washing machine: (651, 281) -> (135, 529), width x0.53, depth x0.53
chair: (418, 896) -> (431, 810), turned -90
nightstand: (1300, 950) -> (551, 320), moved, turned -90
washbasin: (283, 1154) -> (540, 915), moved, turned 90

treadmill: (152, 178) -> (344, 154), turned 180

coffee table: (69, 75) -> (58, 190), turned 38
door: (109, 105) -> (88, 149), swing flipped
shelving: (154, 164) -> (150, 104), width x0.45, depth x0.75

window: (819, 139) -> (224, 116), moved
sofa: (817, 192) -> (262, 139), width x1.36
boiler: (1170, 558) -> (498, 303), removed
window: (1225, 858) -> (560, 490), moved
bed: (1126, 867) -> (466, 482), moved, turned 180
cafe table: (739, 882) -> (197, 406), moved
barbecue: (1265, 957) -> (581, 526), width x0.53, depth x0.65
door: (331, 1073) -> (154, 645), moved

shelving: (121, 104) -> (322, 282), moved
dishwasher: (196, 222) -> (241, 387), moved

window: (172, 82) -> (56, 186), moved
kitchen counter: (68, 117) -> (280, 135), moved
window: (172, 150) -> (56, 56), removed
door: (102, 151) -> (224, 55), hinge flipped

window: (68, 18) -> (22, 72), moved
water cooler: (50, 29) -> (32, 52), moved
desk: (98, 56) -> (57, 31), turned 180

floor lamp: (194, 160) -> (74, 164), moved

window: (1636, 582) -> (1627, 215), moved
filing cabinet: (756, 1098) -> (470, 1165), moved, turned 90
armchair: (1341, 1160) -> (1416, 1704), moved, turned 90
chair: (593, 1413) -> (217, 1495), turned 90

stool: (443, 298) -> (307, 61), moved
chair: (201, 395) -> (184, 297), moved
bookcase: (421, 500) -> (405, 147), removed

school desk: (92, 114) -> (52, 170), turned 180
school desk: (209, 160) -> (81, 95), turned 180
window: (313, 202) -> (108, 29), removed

══════════════════════════════

• Requirement
In the entries above, find the line holding "door: (109, 105) -> (88, 149), swing flipped" and the line holding "cafe table: (739, 882) -> (197, 406), moved", then retype exactly those two lines and every line between them, and nothing else.

• Exercise response
door: (109, 105) -> (88, 149), swing flipped
shelving: (154, 164) -> (150, 104), width x0.45, depth x0.75

window: (819, 139) -> (224, 116), moved
sofa: (817, 192) -> (262, 139), width x1.36
boiler: (1170, 558) -> (498, 303), removed
window: (1225, 858) -> (560, 490), moved
bed: (1126, 867) -> (466, 482), moved, turned 180
cafe table: (739, 882) -> (197, 406), moved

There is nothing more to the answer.